Start of Block
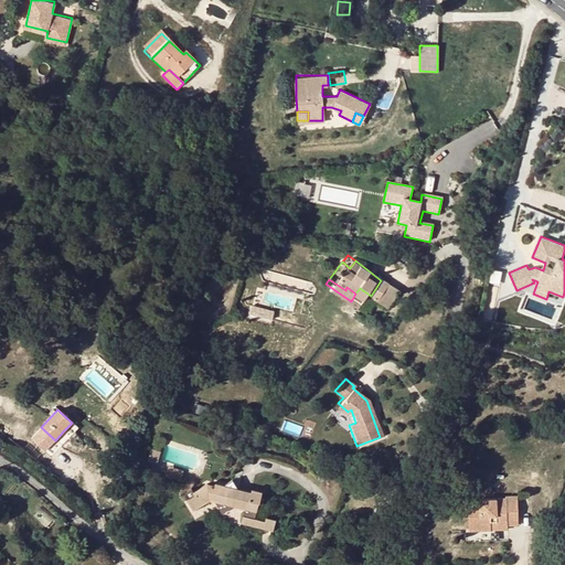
[(70,438),(63,432),(55,440),(62,446),(70,438)]
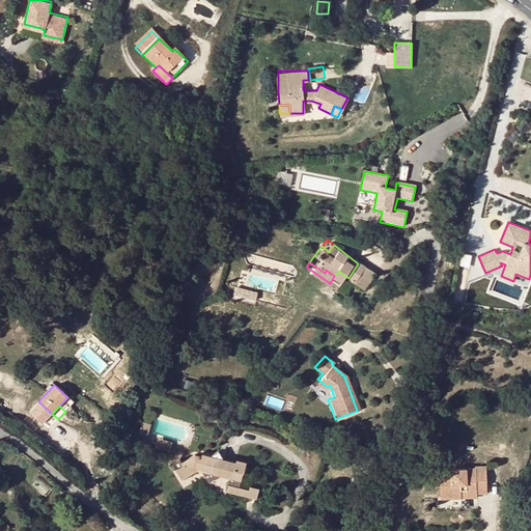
[(152,424),(143,422),(138,438),(147,441),(152,424)]
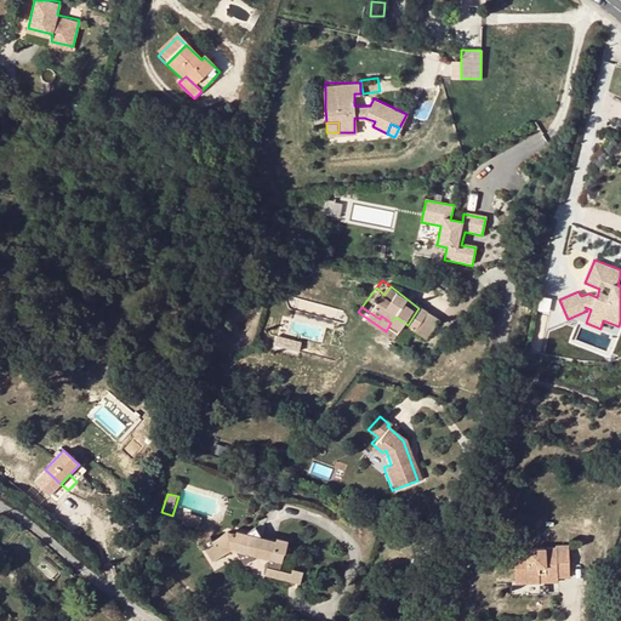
[(263,547),(256,535),(246,542),(238,539),(237,545),(228,541),(212,550),(215,553),(206,558),(212,568),(235,557),(240,565),(249,562),(278,569),(283,551),(263,547)]
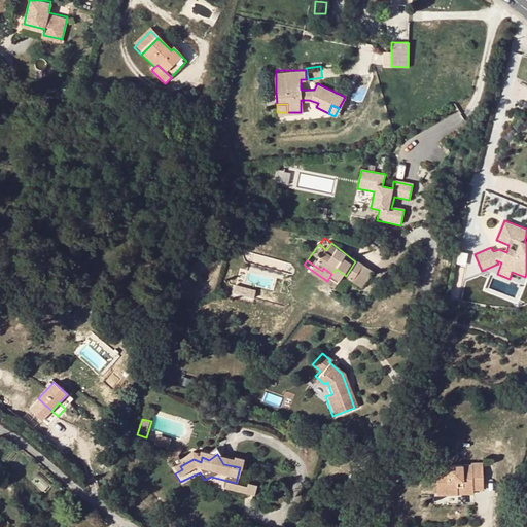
[(458,496),(466,494),(465,490),(480,488),(479,483),(489,481),(486,459),(451,465),(453,477),(458,496)]
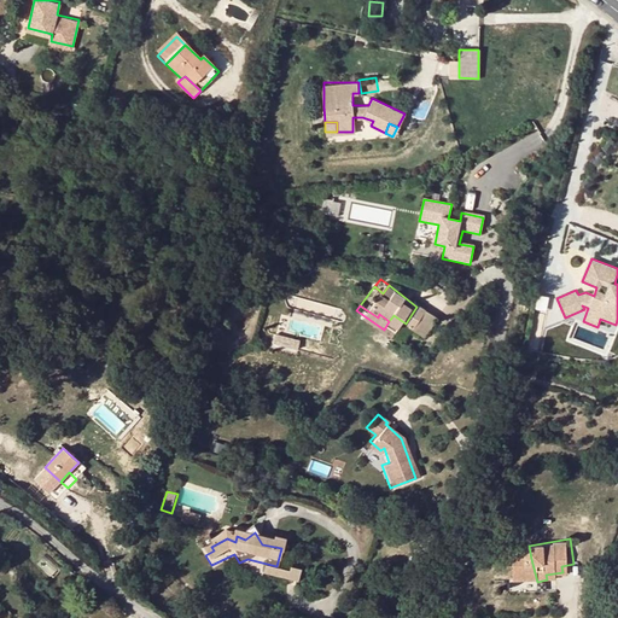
[(523,584),(537,582),(531,559),(519,561),(523,584)]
End of Block
◆ TRY IT ◆
For every record above, repeat the text exactly and omit any picture.

◆ ANSWER SPACE ◆
[(70,438),(63,432),(55,440),(62,446),(70,438)]
[(152,424),(143,422),(138,438),(147,441),(152,424)]
[(263,547),(256,535),(246,542),(238,539),(237,545),(228,541),(212,550),(215,553),(206,558),(212,568),(235,557),(240,565),(249,562),(278,569),(283,551),(263,547)]
[(458,496),(466,494),(465,490),(480,488),(479,483),(489,481),(486,459),(451,465),(453,477),(458,496)]
[(523,584),(537,582),(531,559),(519,561),(523,584)]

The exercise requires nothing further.